■ **Task goal**: Please retype the records below exactly, leaving out any pictures.

■ **Recorded information**:

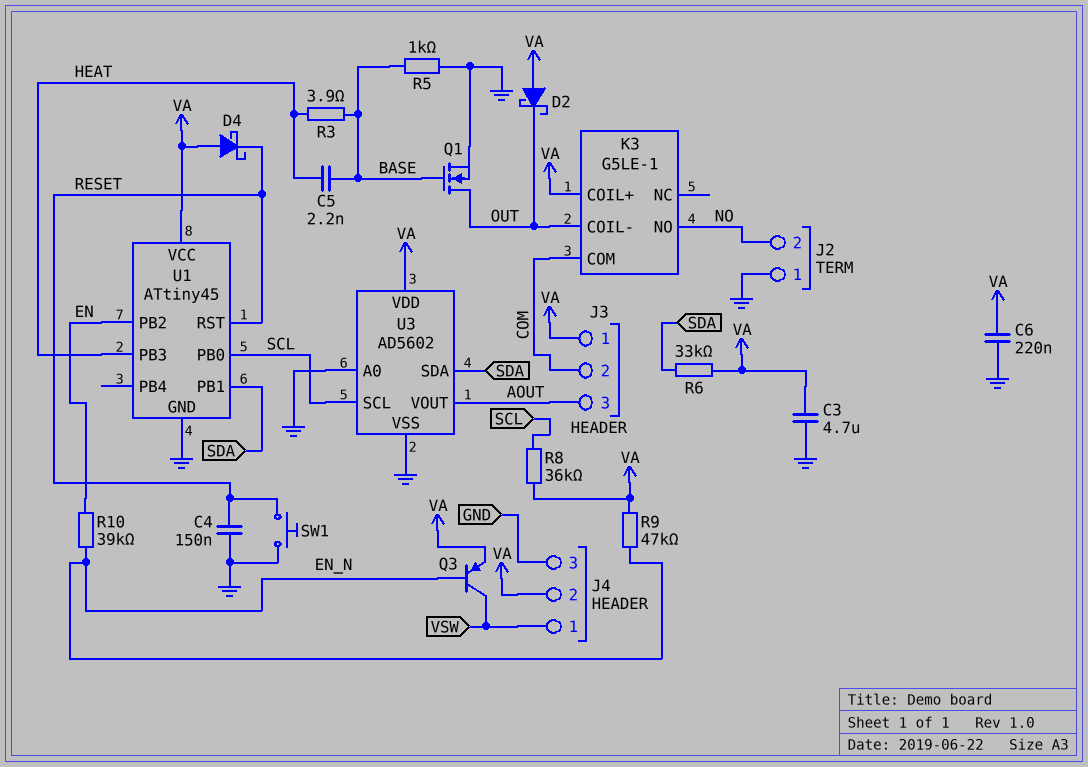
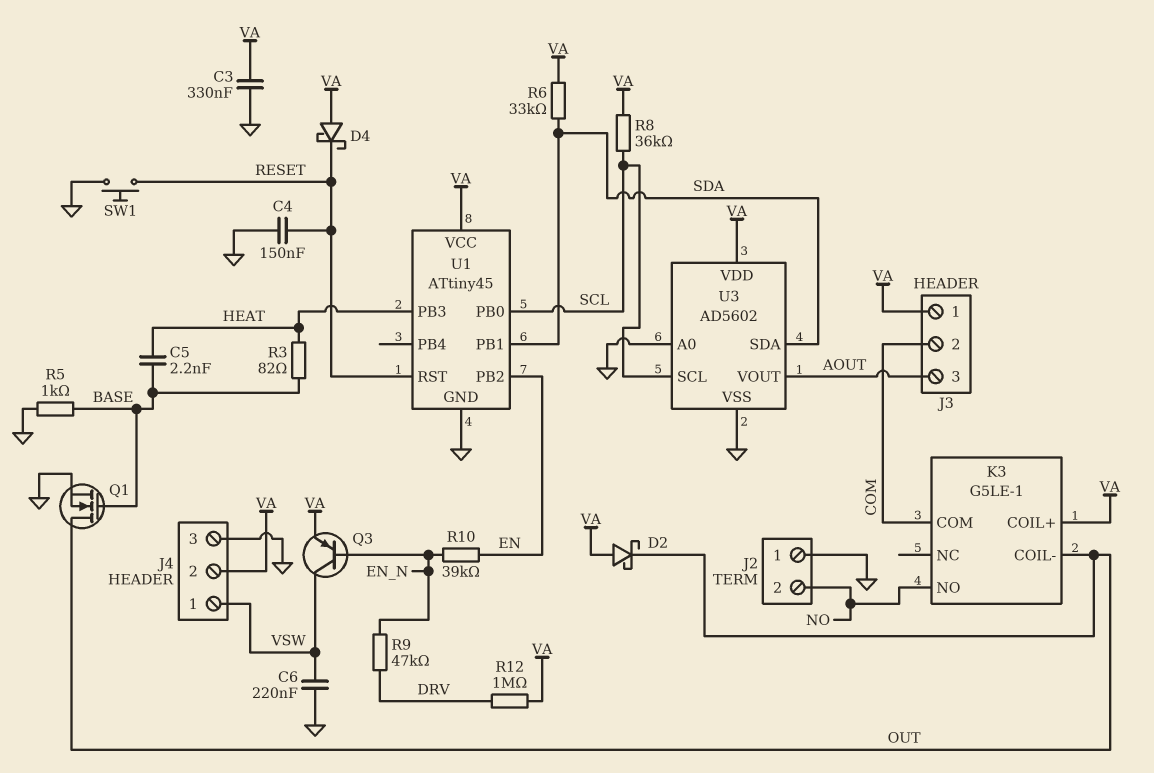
C3: 4.7uF (GND, VA) -> 330nF (GND, VA)
C6: 220nF (GND, VA) -> 220nF (GND, VSW)
R3: 3.9 (BASE, HEAT) -> 82 (BASE, HEAT)
R9: 47k (EN_N, VA) -> 47k (DRV, EN_N)
R12: none -> 1M (DRV, VA)

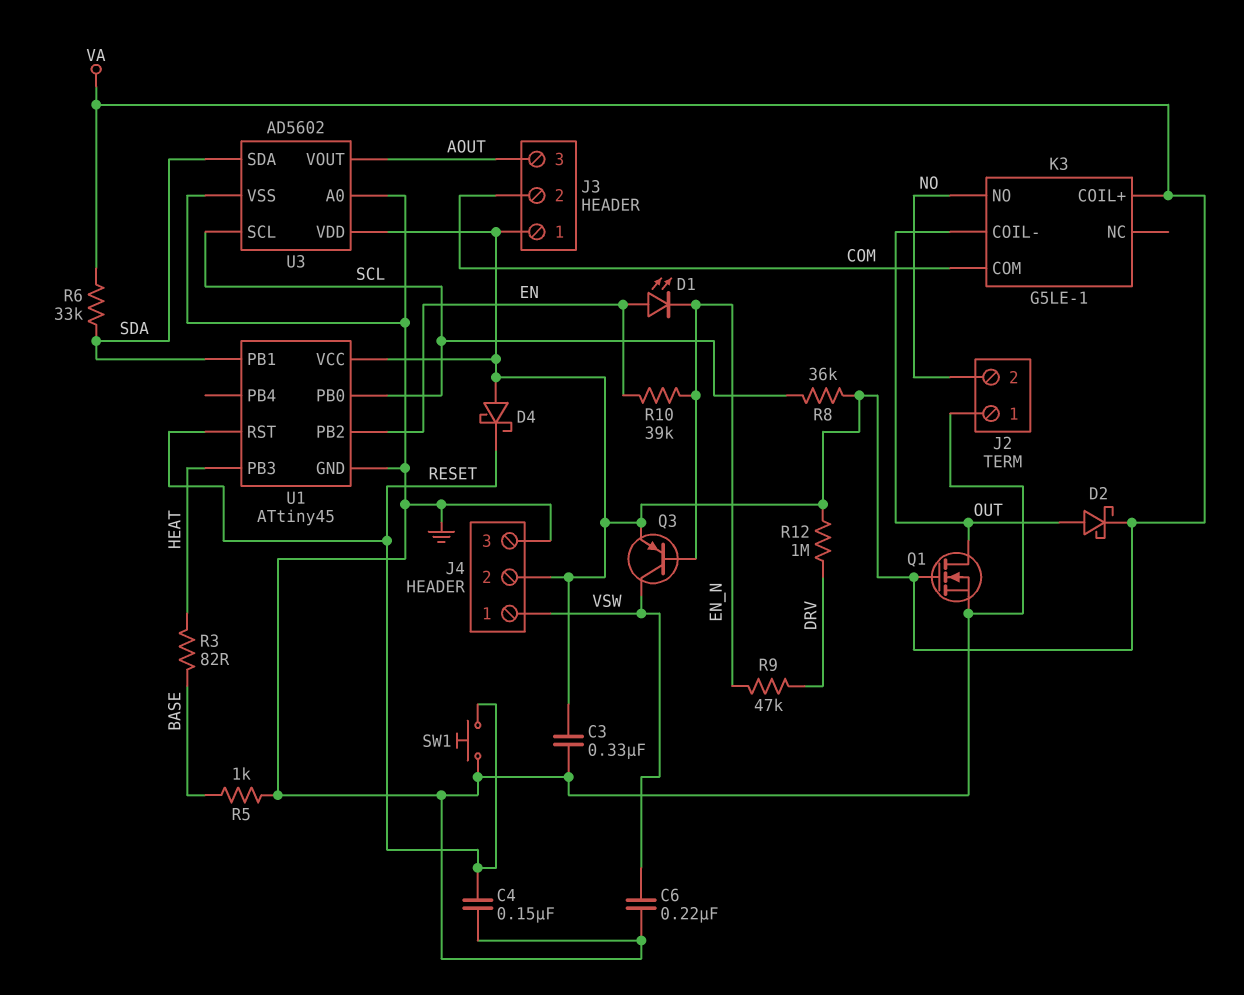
C5: 2.2nF (BASE, HEAT) -> none
D1: none -> LED (A EN, K EN_N)
D2: schottky (A VA, K OUT) -> schottky (A OUT, K VA)
Q1: NMOS (G BASE, D OUT, S GND) -> NMOS (G VA, D OUT, S GND)

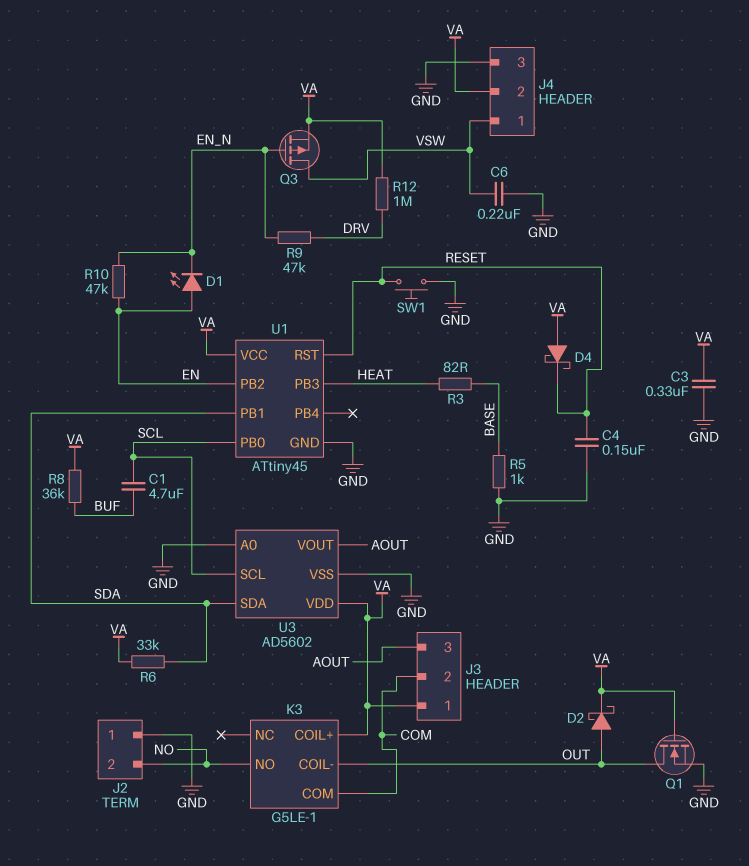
C1: none -> 4.7uF (BUF, SCL)
Q3: PNP (B EN_N, C VSW, E VA) -> PMOS (G EN_N, D VSW, S VA)
R8: 36k (SCL, VA) -> 36k (BUF, VA)
R10: 39k (EN, EN_N) -> 47k (EN, EN_N)

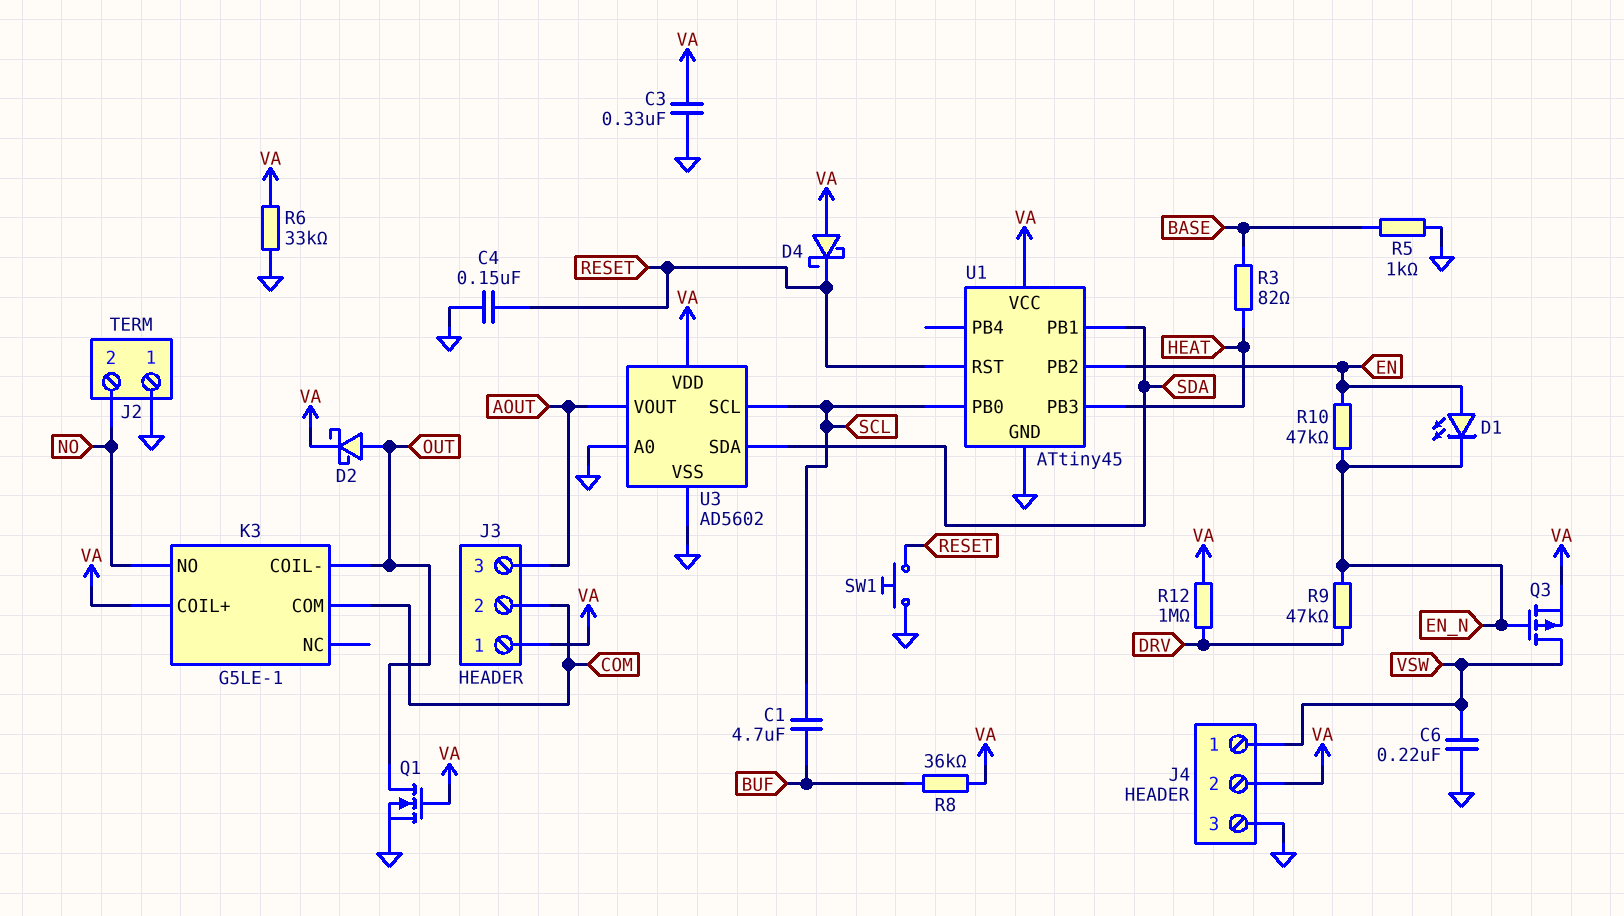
R6: 33k (SDA, VA) -> 33k (GND, VA)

■ **Exercise response**:
C3: 4.7uF (GND, VA) -> 330nF (GND, VA)
C6: 220nF (GND, VA) -> 220nF (GND, VSW)
R3: 3.9 (BASE, HEAT) -> 82 (BASE, HEAT)
R9: 47k (EN_N, VA) -> 47k (DRV, EN_N)
R12: none -> 1M (DRV, VA)

C5: 2.2nF (BASE, HEAT) -> none
D1: none -> LED (A EN, K EN_N)
D2: schottky (A VA, K OUT) -> schottky (A OUT, K VA)
Q1: NMOS (G BASE, D OUT, S GND) -> NMOS (G VA, D OUT, S GND)

C1: none -> 4.7uF (BUF, SCL)
Q3: PNP (B EN_N, C VSW, E VA) -> PMOS (G EN_N, D VSW, S VA)
R8: 36k (SCL, VA) -> 36k (BUF, VA)
R10: 39k (EN, EN_N) -> 47k (EN, EN_N)

R6: 33k (SDA, VA) -> 33k (GND, VA)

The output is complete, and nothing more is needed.